• _Records for this exercise_:

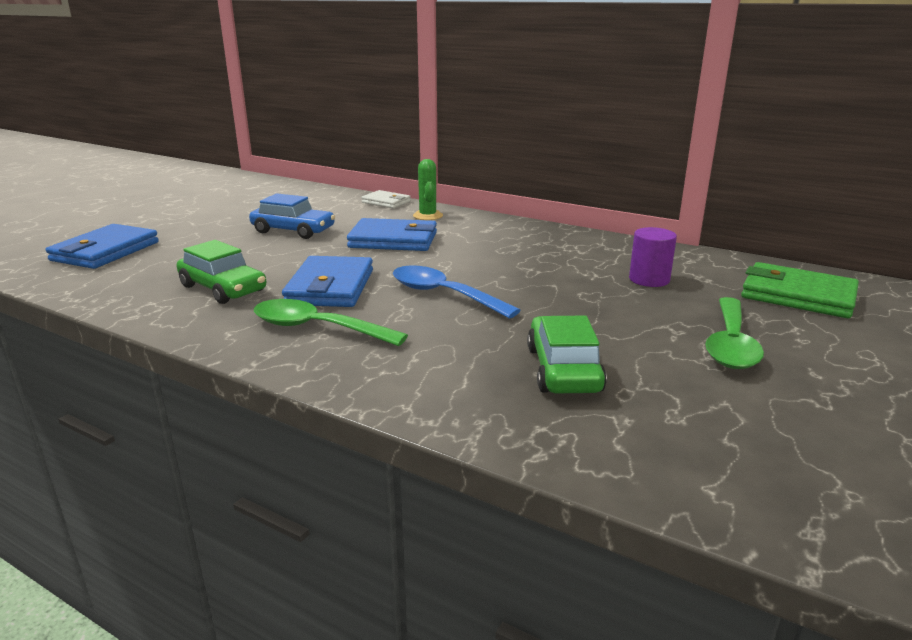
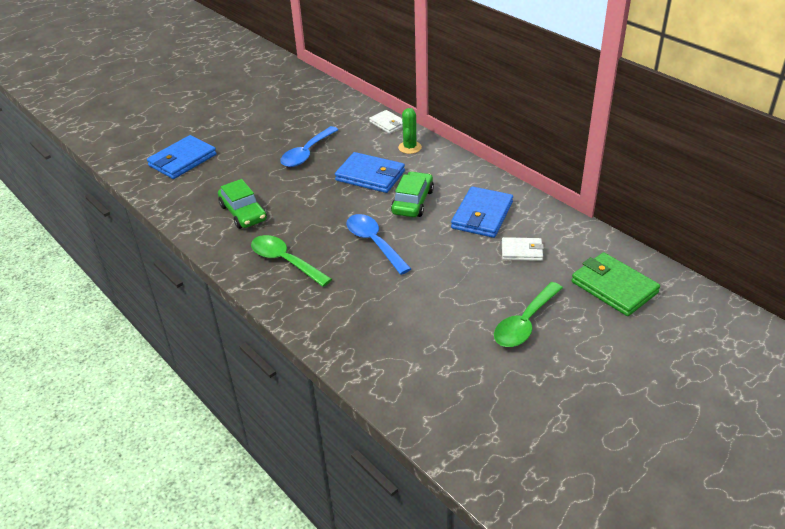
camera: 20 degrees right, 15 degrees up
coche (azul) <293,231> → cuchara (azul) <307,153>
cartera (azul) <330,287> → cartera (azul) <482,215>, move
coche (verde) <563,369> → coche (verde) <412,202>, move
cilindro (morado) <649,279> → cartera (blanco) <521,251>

• _Your task_:
Output the records verbatim, every one of them, and keep the pictures out.

• _Solution to this exercise_:
camera: 20 degrees right, 15 degrees up
coche (azul) <293,231> → cuchara (azul) <307,153>
cartera (azul) <330,287> → cartera (azul) <482,215>, move
coche (verde) <563,369> → coche (verde) <412,202>, move
cilindro (morado) <649,279> → cartera (blanco) <521,251>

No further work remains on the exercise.